Colored object listings

*** Begin section ***

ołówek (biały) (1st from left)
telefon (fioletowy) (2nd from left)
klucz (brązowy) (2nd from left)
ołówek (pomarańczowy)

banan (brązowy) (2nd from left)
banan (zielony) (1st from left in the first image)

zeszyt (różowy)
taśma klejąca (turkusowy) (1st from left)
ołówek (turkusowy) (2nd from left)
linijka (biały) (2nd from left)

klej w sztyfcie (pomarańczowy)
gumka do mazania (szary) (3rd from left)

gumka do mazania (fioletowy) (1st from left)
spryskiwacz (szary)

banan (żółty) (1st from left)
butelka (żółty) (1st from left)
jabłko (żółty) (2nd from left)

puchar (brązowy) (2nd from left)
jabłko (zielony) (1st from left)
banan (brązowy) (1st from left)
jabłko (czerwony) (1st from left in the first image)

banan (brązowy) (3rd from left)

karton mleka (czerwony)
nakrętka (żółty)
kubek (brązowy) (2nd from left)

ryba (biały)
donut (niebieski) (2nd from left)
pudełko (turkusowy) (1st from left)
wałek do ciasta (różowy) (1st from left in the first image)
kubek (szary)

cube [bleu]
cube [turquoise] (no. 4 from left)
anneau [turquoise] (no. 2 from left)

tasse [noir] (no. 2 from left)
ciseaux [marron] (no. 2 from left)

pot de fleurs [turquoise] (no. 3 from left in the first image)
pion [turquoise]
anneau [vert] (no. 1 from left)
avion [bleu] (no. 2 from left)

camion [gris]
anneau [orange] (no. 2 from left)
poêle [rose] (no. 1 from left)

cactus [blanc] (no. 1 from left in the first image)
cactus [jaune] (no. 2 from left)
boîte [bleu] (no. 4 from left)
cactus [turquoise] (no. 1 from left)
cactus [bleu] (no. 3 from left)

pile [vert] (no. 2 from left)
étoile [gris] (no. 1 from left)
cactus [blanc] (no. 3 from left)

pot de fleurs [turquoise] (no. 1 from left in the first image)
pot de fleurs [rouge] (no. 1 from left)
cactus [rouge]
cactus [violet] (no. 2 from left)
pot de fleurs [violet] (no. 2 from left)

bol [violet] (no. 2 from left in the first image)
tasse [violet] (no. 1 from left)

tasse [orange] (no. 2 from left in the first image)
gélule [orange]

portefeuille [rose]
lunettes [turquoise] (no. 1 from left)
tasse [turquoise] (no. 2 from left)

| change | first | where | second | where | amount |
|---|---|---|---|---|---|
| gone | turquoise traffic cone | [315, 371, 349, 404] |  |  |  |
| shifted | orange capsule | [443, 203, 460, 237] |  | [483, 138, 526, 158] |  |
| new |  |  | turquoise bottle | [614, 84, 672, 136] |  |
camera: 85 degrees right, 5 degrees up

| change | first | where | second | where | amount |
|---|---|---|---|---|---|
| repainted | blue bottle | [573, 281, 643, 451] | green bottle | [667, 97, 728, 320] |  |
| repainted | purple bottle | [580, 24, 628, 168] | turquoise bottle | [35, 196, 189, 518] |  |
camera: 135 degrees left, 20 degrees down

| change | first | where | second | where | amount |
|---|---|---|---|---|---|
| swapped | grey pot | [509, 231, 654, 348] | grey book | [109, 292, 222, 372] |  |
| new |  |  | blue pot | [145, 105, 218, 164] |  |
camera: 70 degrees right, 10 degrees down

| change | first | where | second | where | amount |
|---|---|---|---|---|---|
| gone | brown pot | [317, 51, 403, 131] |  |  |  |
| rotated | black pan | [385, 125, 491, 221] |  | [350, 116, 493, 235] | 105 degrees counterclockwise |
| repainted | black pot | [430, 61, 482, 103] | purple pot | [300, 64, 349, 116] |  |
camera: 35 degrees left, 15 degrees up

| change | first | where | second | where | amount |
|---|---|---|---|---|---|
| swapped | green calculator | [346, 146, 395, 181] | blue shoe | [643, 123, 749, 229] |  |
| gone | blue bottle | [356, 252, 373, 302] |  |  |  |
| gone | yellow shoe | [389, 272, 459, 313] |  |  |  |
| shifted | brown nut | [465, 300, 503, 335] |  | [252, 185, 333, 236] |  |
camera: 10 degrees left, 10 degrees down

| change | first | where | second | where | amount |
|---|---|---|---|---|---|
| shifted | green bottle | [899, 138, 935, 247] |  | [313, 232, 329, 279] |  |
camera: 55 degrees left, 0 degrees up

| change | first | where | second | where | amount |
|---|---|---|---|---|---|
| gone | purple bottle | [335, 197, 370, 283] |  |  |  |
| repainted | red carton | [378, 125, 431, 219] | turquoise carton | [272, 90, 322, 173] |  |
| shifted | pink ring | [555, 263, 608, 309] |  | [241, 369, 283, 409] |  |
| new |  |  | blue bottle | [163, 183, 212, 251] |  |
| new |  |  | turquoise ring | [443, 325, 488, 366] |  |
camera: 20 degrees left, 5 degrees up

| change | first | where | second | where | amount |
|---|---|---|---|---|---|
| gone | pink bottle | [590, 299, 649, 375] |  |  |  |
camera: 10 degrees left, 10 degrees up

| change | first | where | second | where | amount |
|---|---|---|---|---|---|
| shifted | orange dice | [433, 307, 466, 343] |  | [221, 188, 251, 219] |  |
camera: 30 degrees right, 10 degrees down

*** End section ***

• TASK TO COMPLETE:
Extract each record, keeping it identical to the original.

• SOLUTION FOR THIS TASK:
ołówek (biały) (1st from left)
telefon (fioletowy) (2nd from left)
klucz (brązowy) (2nd from left)
ołówek (pomarańczowy)

banan (brązowy) (2nd from left)
banan (zielony) (1st from left in the first image)

zeszyt (różowy)
taśma klejąca (turkusowy) (1st from left)
ołówek (turkusowy) (2nd from left)
linijka (biały) (2nd from left)

klej w sztyfcie (pomarańczowy)
gumka do mazania (szary) (3rd from left)

gumka do mazania (fioletowy) (1st from left)
spryskiwacz (szary)

banan (żółty) (1st from left)
butelka (żółty) (1st from left)
jabłko (żółty) (2nd from left)

puchar (brązowy) (2nd from left)
jabłko (zielony) (1st from left)
banan (brązowy) (1st from left)
jabłko (czerwony) (1st from left in the first image)

banan (brązowy) (3rd from left)

karton mleka (czerwony)
nakrętka (żółty)
kubek (brązowy) (2nd from left)

ryba (biały)
donut (niebieski) (2nd from left)
pudełko (turkusowy) (1st from left)
wałek do ciasta (różowy) (1st from left in the first image)
kubek (szary)

cube [bleu]
cube [turquoise] (no. 4 from left)
anneau [turquoise] (no. 2 from left)

tasse [noir] (no. 2 from left)
ciseaux [marron] (no. 2 from left)

pot de fleurs [turquoise] (no. 3 from left in the first image)
pion [turquoise]
anneau [vert] (no. 1 from left)
avion [bleu] (no. 2 from left)

camion [gris]
anneau [orange] (no. 2 from left)
poêle [rose] (no. 1 from left)

cactus [blanc] (no. 1 from left in the first image)
cactus [jaune] (no. 2 from left)
boîte [bleu] (no. 4 from left)
cactus [turquoise] (no. 1 from left)
cactus [bleu] (no. 3 from left)

pile [vert] (no. 2 from left)
étoile [gris] (no. 1 from left)
cactus [blanc] (no. 3 from left)

pot de fleurs [turquoise] (no. 1 from left in the first image)
pot de fleurs [rouge] (no. 1 from left)
cactus [rouge]
cactus [violet] (no. 2 from left)
pot de fleurs [violet] (no. 2 from left)

bol [violet] (no. 2 from left in the first image)
tasse [violet] (no. 1 from left)

tasse [orange] (no. 2 from left in the first image)
gélule [orange]

portefeuille [rose]
lunettes [turquoise] (no. 1 from left)
tasse [turquoise] (no. 2 from left)

| change | first | where | second | where | amount |
|---|---|---|---|---|---|
| gone | turquoise traffic cone | [315, 371, 349, 404] |  |  |  |
| shifted | orange capsule | [443, 203, 460, 237] |  | [483, 138, 526, 158] |  |
| new |  |  | turquoise bottle | [614, 84, 672, 136] |  |
camera: 85 degrees right, 5 degrees up

| change | first | where | second | where | amount |
|---|---|---|---|---|---|
| repainted | blue bottle | [573, 281, 643, 451] | green bottle | [667, 97, 728, 320] |  |
| repainted | purple bottle | [580, 24, 628, 168] | turquoise bottle | [35, 196, 189, 518] |  |
camera: 135 degrees left, 20 degrees down

| change | first | where | second | where | amount |
|---|---|---|---|---|---|
| swapped | grey pot | [509, 231, 654, 348] | grey book | [109, 292, 222, 372] |  |
| new |  |  | blue pot | [145, 105, 218, 164] |  |
camera: 70 degrees right, 10 degrees down

| change | first | where | second | where | amount |
|---|---|---|---|---|---|
| gone | brown pot | [317, 51, 403, 131] |  |  |  |
| rotated | black pan | [385, 125, 491, 221] |  | [350, 116, 493, 235] | 105 degrees counterclockwise |
| repainted | black pot | [430, 61, 482, 103] | purple pot | [300, 64, 349, 116] |  |
camera: 35 degrees left, 15 degrees up

| change | first | where | second | where | amount |
|---|---|---|---|---|---|
| swapped | green calculator | [346, 146, 395, 181] | blue shoe | [643, 123, 749, 229] |  |
| gone | blue bottle | [356, 252, 373, 302] |  |  |  |
| gone | yellow shoe | [389, 272, 459, 313] |  |  |  |
| shifted | brown nut | [465, 300, 503, 335] |  | [252, 185, 333, 236] |  |
camera: 10 degrees left, 10 degrees down

| change | first | where | second | where | amount |
|---|---|---|---|---|---|
| shifted | green bottle | [899, 138, 935, 247] |  | [313, 232, 329, 279] |  |
camera: 55 degrees left, 0 degrees up

| change | first | where | second | where | amount |
|---|---|---|---|---|---|
| gone | purple bottle | [335, 197, 370, 283] |  |  |  |
| repainted | red carton | [378, 125, 431, 219] | turquoise carton | [272, 90, 322, 173] |  |
| shifted | pink ring | [555, 263, 608, 309] |  | [241, 369, 283, 409] |  |
| new |  |  | blue bottle | [163, 183, 212, 251] |  |
| new |  |  | turquoise ring | [443, 325, 488, 366] |  |
camera: 20 degrees left, 5 degrees up

| change | first | where | second | where | amount |
|---|---|---|---|---|---|
| gone | pink bottle | [590, 299, 649, 375] |  |  |  |
camera: 10 degrees left, 10 degrees up

| change | first | where | second | where | amount |
|---|---|---|---|---|---|
| shifted | orange dice | [433, 307, 466, 343] |  | [221, 188, 251, 219] |  |
camera: 30 degrees right, 10 degrees down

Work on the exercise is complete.